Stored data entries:
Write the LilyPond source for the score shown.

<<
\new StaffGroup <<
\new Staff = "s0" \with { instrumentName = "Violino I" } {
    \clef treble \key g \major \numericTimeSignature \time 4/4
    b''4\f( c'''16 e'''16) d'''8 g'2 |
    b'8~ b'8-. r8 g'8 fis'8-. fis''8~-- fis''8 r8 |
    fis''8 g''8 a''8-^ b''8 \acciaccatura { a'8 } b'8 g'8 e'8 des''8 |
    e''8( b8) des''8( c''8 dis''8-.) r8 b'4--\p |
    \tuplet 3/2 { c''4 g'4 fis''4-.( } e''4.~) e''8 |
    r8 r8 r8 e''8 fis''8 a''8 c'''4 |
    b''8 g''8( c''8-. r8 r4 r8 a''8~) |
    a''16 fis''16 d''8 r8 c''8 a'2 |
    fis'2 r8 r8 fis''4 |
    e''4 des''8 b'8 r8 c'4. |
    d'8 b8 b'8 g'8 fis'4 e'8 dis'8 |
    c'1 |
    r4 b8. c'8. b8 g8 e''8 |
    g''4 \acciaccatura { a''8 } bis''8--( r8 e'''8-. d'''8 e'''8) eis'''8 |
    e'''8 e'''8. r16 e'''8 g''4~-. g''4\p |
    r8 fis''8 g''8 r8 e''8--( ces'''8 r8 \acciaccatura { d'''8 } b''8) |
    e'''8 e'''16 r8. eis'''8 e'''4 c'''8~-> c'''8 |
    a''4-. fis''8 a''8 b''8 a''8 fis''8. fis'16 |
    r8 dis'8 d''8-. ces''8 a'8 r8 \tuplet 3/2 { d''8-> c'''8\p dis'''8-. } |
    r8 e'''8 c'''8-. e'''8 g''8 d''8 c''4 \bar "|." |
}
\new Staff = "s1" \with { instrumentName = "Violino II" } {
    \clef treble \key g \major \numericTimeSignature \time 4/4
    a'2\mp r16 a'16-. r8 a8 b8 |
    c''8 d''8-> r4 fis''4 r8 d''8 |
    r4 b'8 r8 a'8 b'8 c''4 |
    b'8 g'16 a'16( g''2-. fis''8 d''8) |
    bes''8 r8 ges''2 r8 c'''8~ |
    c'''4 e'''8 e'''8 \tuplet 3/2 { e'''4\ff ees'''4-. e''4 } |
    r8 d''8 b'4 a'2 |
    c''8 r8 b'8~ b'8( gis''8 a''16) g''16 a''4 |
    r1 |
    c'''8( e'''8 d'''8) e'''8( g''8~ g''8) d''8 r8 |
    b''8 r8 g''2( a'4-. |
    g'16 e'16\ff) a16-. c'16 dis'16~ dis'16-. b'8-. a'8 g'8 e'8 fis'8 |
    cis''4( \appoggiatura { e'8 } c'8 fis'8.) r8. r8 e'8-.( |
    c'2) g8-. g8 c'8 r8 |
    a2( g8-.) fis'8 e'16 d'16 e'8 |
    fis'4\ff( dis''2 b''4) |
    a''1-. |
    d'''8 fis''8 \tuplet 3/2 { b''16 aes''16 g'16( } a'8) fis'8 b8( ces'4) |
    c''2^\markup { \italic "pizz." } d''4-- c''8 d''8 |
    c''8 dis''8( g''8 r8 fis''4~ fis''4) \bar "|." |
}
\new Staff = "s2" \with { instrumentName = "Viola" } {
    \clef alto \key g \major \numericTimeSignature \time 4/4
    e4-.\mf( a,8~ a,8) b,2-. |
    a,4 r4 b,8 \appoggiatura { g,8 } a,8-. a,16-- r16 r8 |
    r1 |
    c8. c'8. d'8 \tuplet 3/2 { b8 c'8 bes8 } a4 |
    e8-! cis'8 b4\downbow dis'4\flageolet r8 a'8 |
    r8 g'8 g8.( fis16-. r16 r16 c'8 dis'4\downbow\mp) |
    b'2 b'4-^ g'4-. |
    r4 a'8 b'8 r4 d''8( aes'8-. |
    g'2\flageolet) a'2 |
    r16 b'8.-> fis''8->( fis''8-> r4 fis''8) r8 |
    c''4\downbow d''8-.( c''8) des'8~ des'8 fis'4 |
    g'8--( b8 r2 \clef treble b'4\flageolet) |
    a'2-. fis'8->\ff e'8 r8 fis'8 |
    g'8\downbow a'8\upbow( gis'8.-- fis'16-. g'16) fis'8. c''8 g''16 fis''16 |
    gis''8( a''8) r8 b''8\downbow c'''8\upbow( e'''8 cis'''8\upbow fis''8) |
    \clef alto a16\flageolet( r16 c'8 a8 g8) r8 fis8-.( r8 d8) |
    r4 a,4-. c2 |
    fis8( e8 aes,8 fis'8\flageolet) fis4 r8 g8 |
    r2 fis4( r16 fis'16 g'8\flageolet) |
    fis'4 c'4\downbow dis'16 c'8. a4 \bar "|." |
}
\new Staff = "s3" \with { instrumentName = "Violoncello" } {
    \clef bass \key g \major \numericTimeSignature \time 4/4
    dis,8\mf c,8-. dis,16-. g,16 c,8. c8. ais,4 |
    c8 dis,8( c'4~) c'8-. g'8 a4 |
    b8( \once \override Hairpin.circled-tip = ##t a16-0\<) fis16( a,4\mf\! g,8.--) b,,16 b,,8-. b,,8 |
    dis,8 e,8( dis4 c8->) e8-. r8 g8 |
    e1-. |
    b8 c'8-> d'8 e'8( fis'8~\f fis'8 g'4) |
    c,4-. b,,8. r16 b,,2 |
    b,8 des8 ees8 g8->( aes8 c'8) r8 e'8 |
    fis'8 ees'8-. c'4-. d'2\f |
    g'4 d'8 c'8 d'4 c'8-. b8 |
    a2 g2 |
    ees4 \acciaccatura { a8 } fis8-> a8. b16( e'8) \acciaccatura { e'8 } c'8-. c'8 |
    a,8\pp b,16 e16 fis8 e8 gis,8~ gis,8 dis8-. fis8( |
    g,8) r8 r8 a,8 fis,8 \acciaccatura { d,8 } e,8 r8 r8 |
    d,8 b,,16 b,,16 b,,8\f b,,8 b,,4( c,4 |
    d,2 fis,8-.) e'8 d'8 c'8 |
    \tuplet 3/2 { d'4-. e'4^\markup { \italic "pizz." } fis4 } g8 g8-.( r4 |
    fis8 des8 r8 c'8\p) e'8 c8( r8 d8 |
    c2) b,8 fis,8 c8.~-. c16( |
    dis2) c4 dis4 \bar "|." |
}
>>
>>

Task statement:
Show every line of the records that contains the string "time", matching its case exactly.

Reply to the exercise:
    \clef treble \key g \major \numericTimeSignature \time 4/4
    \clef treble \key g \major \numericTimeSignature \time 4/4
    \clef alto \key g \major \numericTimeSignature \time 4/4
    \clef bass \key g \major \numericTimeSignature \time 4/4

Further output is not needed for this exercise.